Required action
For any picture in the lines below, please leave it out and copy the rest exactly.

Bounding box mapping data

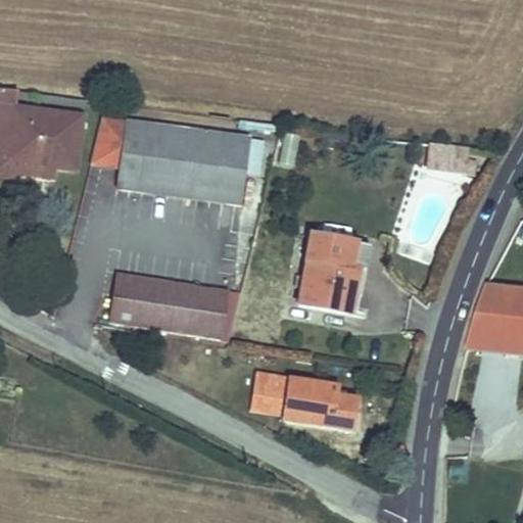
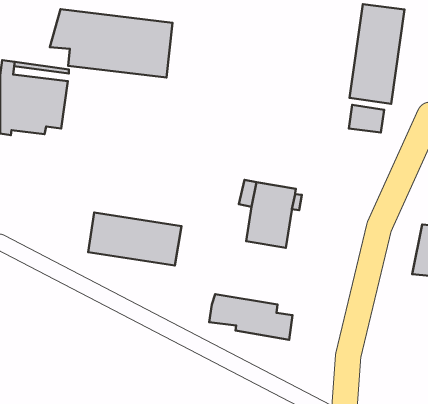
building: none -> [349,4,405,104]
building: [95,125,244,207] -> [50,9,173,78]
building: [469,281,515,346] -> none

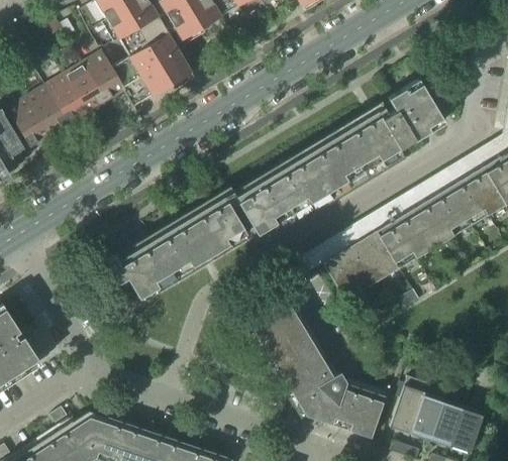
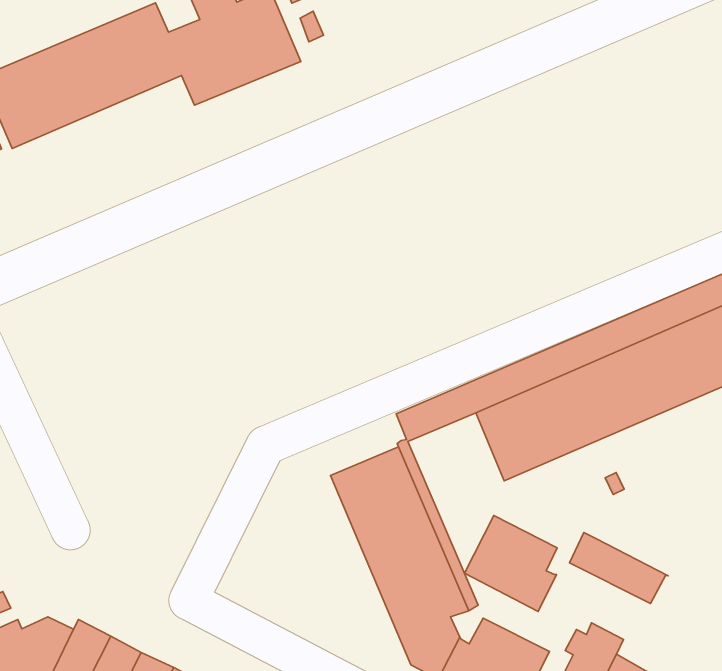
building: [235,85,444,235] -> none
building: [105,197,247,300] -> none
building: none -> [464,516,557,611]
building: none -> [569,533,668,603]

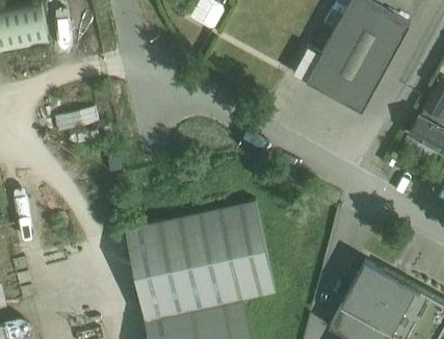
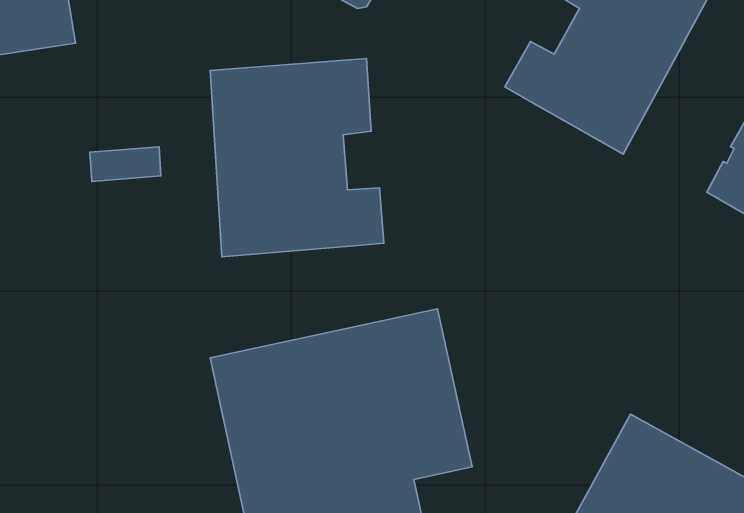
building: none -> [210,59,384,257]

Solution
building: none -> [349,4,405,104]
building: [95,125,244,207] -> [50,9,173,78]
building: [469,281,515,346] -> none

building: [235,85,444,235] -> none
building: [105,197,247,300] -> none
building: none -> [464,516,557,611]
building: none -> [569,533,668,603]

building: none -> [210,59,384,257]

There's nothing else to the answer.